Scene change data:
-=-=-=-=-

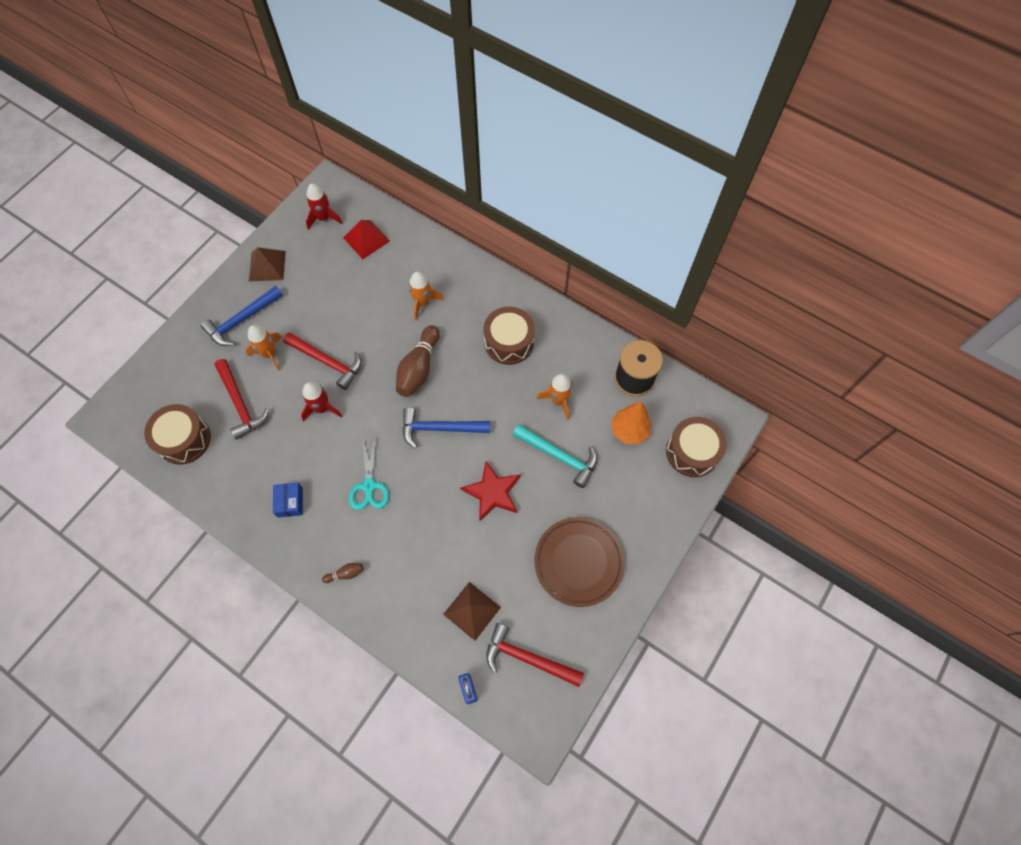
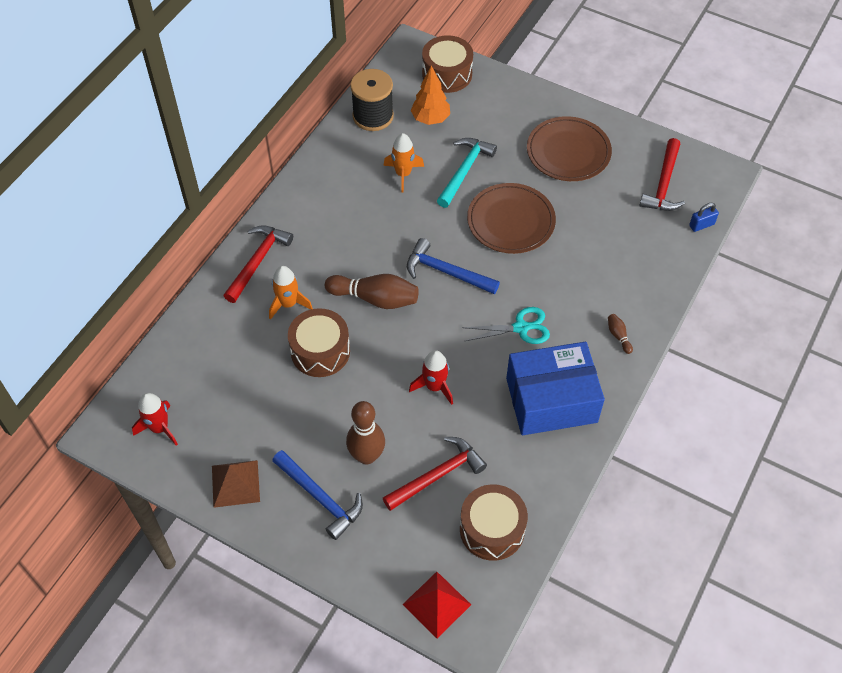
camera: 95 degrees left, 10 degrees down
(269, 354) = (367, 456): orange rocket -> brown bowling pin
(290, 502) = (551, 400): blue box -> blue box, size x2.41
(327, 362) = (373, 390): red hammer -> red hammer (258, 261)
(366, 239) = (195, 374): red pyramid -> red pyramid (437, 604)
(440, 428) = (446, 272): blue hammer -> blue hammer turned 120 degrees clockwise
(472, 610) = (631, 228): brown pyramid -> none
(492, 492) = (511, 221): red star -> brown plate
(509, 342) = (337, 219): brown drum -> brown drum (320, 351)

-=-=-=-=-

Identify each line in the records above containing the word "brown"; copy those lines.

(269, 354) = (367, 456): orange rocket -> brown bowling pin
(472, 610) = (631, 228): brown pyramid -> none
(492, 492) = (511, 221): red star -> brown plate
(509, 342) = (337, 219): brown drum -> brown drum (320, 351)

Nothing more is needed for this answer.